## To do
Once the pictures are removed, return each record below exactly as written.

## Input material
------------------------------
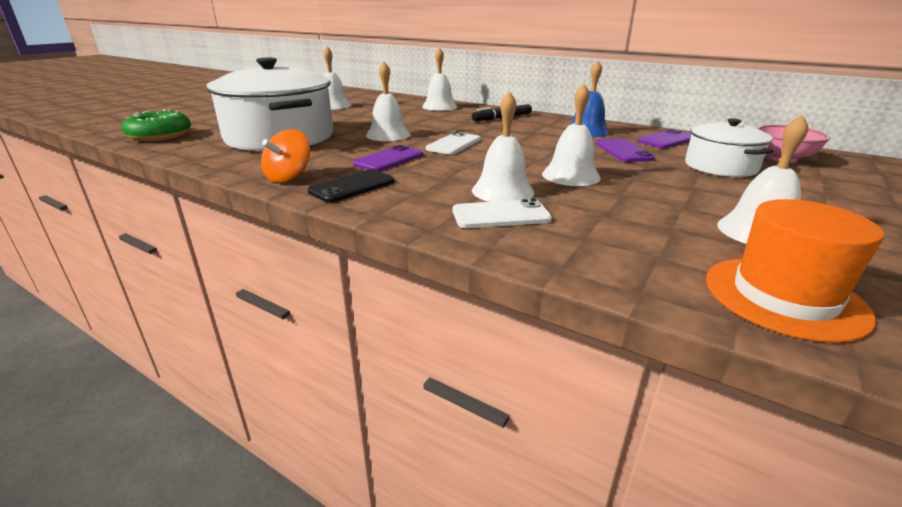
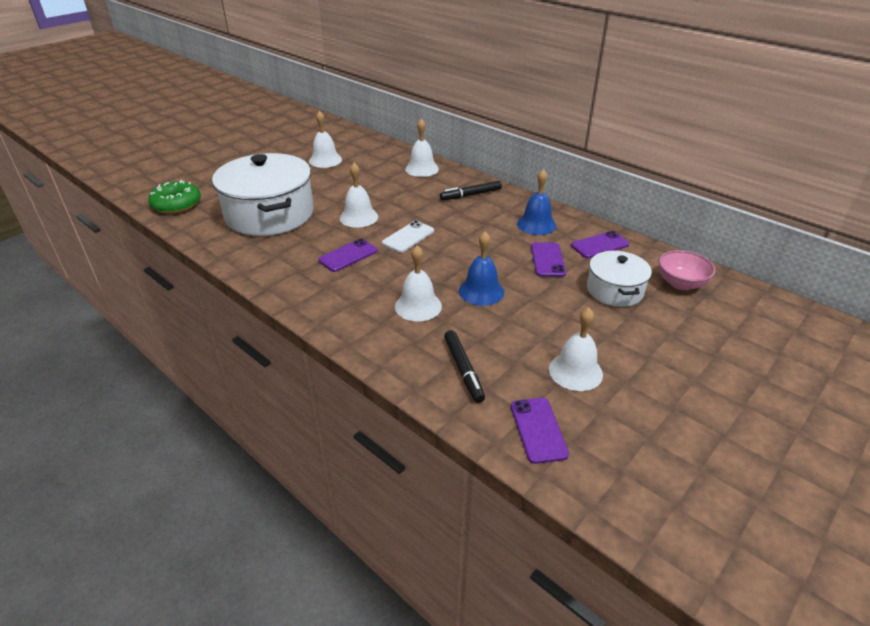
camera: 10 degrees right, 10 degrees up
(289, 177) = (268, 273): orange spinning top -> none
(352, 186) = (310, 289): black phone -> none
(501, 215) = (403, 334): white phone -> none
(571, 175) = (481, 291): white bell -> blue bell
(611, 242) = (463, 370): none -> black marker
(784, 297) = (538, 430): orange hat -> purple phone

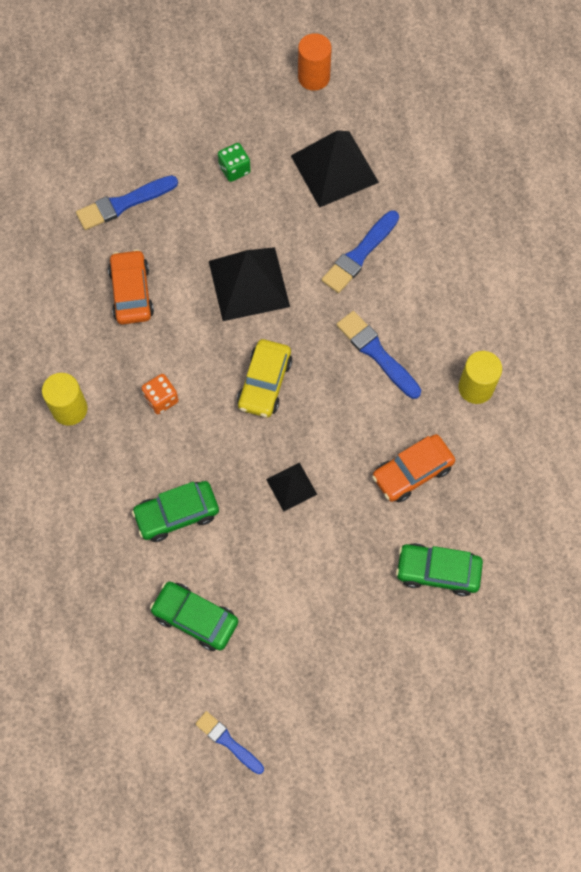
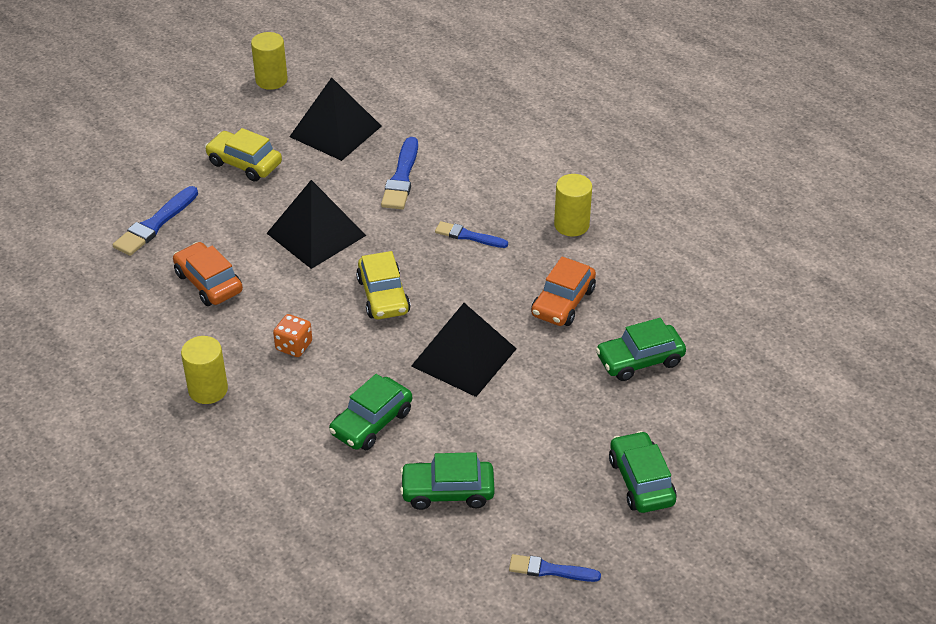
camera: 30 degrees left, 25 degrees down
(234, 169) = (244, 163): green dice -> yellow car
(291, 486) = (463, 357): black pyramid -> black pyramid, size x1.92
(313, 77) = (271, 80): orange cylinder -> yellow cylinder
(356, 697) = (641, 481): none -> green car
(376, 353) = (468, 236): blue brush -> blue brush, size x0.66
------------------------------
## Solved problem
camera: 10 degrees right, 10 degrees up
(289, 177) = (268, 273): orange spinning top -> none
(352, 186) = (310, 289): black phone -> none
(501, 215) = (403, 334): white phone -> none
(571, 175) = (481, 291): white bell -> blue bell
(611, 242) = (463, 370): none -> black marker
(784, 297) = (538, 430): orange hat -> purple phone

camera: 30 degrees left, 25 degrees down
(234, 169) = (244, 163): green dice -> yellow car
(291, 486) = (463, 357): black pyramid -> black pyramid, size x1.92
(313, 77) = (271, 80): orange cylinder -> yellow cylinder
(356, 697) = (641, 481): none -> green car
(376, 353) = (468, 236): blue brush -> blue brush, size x0.66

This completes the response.